◆ **Your objective**
Only lines containing the string "LEDK" belong in the answer; copy all of them from the entries.

◆ **Records for this task**
□ □ □ □
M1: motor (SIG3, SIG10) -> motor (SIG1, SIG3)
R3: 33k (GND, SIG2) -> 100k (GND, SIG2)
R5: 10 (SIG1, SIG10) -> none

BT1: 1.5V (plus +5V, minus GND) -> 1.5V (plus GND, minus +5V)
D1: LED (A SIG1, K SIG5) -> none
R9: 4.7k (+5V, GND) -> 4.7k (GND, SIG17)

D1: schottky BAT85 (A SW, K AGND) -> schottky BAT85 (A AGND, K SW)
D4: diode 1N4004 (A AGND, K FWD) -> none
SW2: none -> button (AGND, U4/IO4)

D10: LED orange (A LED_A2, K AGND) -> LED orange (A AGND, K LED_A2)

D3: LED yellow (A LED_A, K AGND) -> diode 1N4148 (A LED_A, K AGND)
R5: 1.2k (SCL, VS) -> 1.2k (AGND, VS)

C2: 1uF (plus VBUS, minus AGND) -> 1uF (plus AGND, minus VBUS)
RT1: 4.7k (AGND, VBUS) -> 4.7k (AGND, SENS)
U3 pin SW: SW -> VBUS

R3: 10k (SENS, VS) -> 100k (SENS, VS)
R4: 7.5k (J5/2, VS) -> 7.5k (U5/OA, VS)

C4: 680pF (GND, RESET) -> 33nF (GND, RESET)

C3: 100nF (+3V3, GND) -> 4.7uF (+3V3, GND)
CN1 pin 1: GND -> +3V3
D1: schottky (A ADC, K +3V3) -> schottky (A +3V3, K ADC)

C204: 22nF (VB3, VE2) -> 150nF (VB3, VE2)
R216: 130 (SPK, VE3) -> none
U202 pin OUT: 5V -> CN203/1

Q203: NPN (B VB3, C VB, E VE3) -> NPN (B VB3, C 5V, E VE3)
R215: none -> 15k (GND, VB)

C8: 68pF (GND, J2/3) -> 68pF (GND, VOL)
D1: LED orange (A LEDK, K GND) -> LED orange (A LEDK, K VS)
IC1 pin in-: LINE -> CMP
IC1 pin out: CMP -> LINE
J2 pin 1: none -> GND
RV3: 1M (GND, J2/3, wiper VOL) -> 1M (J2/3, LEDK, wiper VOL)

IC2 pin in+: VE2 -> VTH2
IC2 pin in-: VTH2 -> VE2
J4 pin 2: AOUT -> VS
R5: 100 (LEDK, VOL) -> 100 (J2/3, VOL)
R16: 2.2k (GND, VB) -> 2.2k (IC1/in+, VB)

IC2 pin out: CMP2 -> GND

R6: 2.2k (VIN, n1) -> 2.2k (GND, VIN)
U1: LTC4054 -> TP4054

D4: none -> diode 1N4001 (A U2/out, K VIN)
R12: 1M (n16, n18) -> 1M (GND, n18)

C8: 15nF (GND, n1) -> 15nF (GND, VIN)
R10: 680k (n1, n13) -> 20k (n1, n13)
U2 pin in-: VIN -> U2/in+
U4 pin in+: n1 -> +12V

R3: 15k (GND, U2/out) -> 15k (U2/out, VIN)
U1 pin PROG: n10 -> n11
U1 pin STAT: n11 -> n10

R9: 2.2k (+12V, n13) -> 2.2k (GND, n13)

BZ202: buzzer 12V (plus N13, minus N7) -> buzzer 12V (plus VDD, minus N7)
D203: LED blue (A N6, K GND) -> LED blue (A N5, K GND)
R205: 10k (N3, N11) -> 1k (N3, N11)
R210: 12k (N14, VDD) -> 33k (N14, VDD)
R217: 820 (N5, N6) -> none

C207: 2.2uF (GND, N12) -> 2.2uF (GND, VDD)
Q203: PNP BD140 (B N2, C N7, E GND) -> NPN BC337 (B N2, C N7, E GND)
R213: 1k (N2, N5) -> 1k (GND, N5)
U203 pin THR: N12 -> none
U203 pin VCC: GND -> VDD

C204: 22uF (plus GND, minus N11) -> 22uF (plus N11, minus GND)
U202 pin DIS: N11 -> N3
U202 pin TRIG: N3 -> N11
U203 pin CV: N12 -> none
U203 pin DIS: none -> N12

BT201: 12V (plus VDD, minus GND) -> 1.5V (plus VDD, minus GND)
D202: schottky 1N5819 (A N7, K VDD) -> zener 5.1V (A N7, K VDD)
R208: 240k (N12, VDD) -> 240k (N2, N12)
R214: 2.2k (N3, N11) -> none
□ □ □ □
◆ **Your response**
D1: LED orange (A LEDK, K GND) -> LED orange (A LEDK, K VS)
RV3: 1M (GND, J2/3, wiper VOL) -> 1M (J2/3, LEDK, wiper VOL)
R5: 100 (LEDK, VOL) -> 100 (J2/3, VOL)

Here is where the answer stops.